▸ BRIEF:
With no line omitted, restate the records below exactly as they appear.

[Dataset excerpts]
★ ★ ★ ★ ★
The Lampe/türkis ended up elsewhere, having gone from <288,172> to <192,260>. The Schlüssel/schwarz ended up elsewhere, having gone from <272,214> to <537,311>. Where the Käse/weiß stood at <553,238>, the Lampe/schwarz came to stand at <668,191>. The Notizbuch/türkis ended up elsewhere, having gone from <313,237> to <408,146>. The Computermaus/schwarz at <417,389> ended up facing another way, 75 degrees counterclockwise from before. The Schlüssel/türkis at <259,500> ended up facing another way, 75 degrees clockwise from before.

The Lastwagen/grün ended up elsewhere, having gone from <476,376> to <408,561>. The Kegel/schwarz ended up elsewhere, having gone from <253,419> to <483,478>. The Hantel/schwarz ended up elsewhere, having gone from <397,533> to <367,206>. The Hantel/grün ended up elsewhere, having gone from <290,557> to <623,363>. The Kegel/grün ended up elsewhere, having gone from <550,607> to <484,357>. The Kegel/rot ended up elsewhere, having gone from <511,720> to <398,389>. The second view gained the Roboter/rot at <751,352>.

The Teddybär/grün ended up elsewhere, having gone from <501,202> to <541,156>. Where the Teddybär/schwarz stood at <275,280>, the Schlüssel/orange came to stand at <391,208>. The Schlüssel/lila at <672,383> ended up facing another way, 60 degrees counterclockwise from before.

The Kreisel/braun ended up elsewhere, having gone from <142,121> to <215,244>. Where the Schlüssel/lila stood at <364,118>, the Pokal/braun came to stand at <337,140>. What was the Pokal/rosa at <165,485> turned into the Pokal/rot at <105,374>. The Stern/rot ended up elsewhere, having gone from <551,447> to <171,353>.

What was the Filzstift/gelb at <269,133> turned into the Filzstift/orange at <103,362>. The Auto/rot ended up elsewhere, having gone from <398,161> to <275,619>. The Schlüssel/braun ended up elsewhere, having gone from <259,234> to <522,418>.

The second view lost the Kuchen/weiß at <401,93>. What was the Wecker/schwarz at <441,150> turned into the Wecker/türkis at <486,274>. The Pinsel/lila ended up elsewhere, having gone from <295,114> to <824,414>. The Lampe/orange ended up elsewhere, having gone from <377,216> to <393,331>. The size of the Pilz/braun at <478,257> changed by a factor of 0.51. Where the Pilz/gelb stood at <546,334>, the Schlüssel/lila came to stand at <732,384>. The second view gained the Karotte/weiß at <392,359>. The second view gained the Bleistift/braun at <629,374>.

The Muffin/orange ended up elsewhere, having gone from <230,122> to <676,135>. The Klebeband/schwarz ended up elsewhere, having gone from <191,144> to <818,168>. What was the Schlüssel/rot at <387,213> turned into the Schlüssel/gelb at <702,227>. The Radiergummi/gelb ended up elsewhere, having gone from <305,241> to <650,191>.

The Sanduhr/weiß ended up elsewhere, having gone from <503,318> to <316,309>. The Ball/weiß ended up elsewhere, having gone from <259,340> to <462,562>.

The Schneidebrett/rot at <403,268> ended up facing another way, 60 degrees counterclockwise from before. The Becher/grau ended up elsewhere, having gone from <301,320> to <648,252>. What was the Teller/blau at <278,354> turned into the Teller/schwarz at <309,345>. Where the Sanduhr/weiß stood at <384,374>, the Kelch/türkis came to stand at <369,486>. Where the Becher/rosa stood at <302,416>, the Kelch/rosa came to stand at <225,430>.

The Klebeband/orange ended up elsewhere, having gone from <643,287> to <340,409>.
★ ★ ★ ★ ★
▸ TASK ANSWER:
The Lampe/türkis ended up elsewhere, having gone from <288,172> to <192,260>. The Schlüssel/schwarz ended up elsewhere, having gone from <272,214> to <537,311>. Where the Käse/weiß stood at <553,238>, the Lampe/schwarz came to stand at <668,191>. The Notizbuch/türkis ended up elsewhere, having gone from <313,237> to <408,146>. The Computermaus/schwarz at <417,389> ended up facing another way, 75 degrees counterclockwise from before. The Schlüssel/türkis at <259,500> ended up facing another way, 75 degrees clockwise from before.

The Lastwagen/grün ended up elsewhere, having gone from <476,376> to <408,561>. The Kegel/schwarz ended up elsewhere, having gone from <253,419> to <483,478>. The Hantel/schwarz ended up elsewhere, having gone from <397,533> to <367,206>. The Hantel/grün ended up elsewhere, having gone from <290,557> to <623,363>. The Kegel/grün ended up elsewhere, having gone from <550,607> to <484,357>. The Kegel/rot ended up elsewhere, having gone from <511,720> to <398,389>. The second view gained the Roboter/rot at <751,352>.

The Teddybär/grün ended up elsewhere, having gone from <501,202> to <541,156>. Where the Teddybär/schwarz stood at <275,280>, the Schlüssel/orange came to stand at <391,208>. The Schlüssel/lila at <672,383> ended up facing another way, 60 degrees counterclockwise from before.

The Kreisel/braun ended up elsewhere, having gone from <142,121> to <215,244>. Where the Schlüssel/lila stood at <364,118>, the Pokal/braun came to stand at <337,140>. What was the Pokal/rosa at <165,485> turned into the Pokal/rot at <105,374>. The Stern/rot ended up elsewhere, having gone from <551,447> to <171,353>.

What was the Filzstift/gelb at <269,133> turned into the Filzstift/orange at <103,362>. The Auto/rot ended up elsewhere, having gone from <398,161> to <275,619>. The Schlüssel/braun ended up elsewhere, having gone from <259,234> to <522,418>.

The second view lost the Kuchen/weiß at <401,93>. What was the Wecker/schwarz at <441,150> turned into the Wecker/türkis at <486,274>. The Pinsel/lila ended up elsewhere, having gone from <295,114> to <824,414>. The Lampe/orange ended up elsewhere, having gone from <377,216> to <393,331>. The size of the Pilz/braun at <478,257> changed by a factor of 0.51. Where the Pilz/gelb stood at <546,334>, the Schlüssel/lila came to stand at <732,384>. The second view gained the Karotte/weiß at <392,359>. The second view gained the Bleistift/braun at <629,374>.

The Muffin/orange ended up elsewhere, having gone from <230,122> to <676,135>. The Klebeband/schwarz ended up elsewhere, having gone from <191,144> to <818,168>. What was the Schlüssel/rot at <387,213> turned into the Schlüssel/gelb at <702,227>. The Radiergummi/gelb ended up elsewhere, having gone from <305,241> to <650,191>.

The Sanduhr/weiß ended up elsewhere, having gone from <503,318> to <316,309>. The Ball/weiß ended up elsewhere, having gone from <259,340> to <462,562>.

The Schneidebrett/rot at <403,268> ended up facing another way, 60 degrees counterclockwise from before. The Becher/grau ended up elsewhere, having gone from <301,320> to <648,252>. What was the Teller/blau at <278,354> turned into the Teller/schwarz at <309,345>. Where the Sanduhr/weiß stood at <384,374>, the Kelch/türkis came to stand at <369,486>. Where the Becher/rosa stood at <302,416>, the Kelch/rosa came to stand at <225,430>.

The Klebeband/orange ended up elsewhere, having gone from <643,287> to <340,409>.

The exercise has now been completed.